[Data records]
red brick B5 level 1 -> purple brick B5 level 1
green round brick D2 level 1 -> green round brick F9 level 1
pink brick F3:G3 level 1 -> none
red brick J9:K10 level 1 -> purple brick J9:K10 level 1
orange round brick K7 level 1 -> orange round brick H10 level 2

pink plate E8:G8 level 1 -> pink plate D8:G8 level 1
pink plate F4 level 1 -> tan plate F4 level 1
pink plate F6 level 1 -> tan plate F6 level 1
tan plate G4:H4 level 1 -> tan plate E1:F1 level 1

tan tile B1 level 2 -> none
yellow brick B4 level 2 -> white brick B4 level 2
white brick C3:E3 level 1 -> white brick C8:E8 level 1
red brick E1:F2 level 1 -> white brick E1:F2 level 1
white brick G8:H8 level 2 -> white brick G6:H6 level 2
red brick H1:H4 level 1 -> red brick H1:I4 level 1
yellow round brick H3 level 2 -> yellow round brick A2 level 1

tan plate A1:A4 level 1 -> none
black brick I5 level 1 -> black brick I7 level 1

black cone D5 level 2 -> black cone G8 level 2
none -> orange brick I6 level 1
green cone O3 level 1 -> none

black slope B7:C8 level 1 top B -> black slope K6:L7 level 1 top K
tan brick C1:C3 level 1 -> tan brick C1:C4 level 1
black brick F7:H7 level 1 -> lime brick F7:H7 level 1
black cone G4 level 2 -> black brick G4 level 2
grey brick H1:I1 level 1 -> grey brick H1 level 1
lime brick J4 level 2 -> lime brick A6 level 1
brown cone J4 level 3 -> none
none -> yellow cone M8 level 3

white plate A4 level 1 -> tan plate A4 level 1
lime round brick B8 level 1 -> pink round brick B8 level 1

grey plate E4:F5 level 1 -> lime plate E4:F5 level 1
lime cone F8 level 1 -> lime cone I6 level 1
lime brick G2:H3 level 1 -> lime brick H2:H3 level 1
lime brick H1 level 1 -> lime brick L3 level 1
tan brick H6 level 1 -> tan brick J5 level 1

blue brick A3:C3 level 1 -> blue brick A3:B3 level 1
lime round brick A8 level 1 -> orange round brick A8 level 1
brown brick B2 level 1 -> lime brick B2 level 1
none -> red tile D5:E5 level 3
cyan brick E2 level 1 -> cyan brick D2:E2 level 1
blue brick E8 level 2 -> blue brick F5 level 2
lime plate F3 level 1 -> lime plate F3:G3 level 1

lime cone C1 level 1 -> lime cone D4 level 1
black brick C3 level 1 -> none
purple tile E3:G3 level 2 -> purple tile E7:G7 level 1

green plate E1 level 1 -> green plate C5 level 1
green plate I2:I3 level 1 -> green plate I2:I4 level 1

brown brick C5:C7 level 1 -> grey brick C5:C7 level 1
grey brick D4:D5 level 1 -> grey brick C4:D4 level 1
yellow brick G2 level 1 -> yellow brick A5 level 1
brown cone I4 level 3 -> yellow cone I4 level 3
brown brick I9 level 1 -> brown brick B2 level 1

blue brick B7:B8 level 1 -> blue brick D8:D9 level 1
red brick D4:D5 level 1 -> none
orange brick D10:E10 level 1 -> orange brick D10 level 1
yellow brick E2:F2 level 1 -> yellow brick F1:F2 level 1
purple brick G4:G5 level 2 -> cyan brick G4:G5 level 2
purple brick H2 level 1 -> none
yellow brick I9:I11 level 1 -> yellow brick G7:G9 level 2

EXERCISE DESCRIPTION – Beginning with the line above that contains "tan plate G4:H4", copy each line exactly up to and including the line that contains "blue brick A3:C3", and go no further.

WRITTEN RESPONSE –
tan plate G4:H4 level 1 -> tan plate E1:F1 level 1

tan tile B1 level 2 -> none
yellow brick B4 level 2 -> white brick B4 level 2
white brick C3:E3 level 1 -> white brick C8:E8 level 1
red brick E1:F2 level 1 -> white brick E1:F2 level 1
white brick G8:H8 level 2 -> white brick G6:H6 level 2
red brick H1:H4 level 1 -> red brick H1:I4 level 1
yellow round brick H3 level 2 -> yellow round brick A2 level 1

tan plate A1:A4 level 1 -> none
black brick I5 level 1 -> black brick I7 level 1

black cone D5 level 2 -> black cone G8 level 2
none -> orange brick I6 level 1
green cone O3 level 1 -> none

black slope B7:C8 level 1 top B -> black slope K6:L7 level 1 top K
tan brick C1:C3 level 1 -> tan brick C1:C4 level 1
black brick F7:H7 level 1 -> lime brick F7:H7 level 1
black cone G4 level 2 -> black brick G4 level 2
grey brick H1:I1 level 1 -> grey brick H1 level 1
lime brick J4 level 2 -> lime brick A6 level 1
brown cone J4 level 3 -> none
none -> yellow cone M8 level 3

white plate A4 level 1 -> tan plate A4 level 1
lime round brick B8 level 1 -> pink round brick B8 level 1

grey plate E4:F5 level 1 -> lime plate E4:F5 level 1
lime cone F8 level 1 -> lime cone I6 level 1
lime brick G2:H3 level 1 -> lime brick H2:H3 level 1
lime brick H1 level 1 -> lime brick L3 level 1
tan brick H6 level 1 -> tan brick J5 level 1

blue brick A3:C3 level 1 -> blue brick A3:B3 level 1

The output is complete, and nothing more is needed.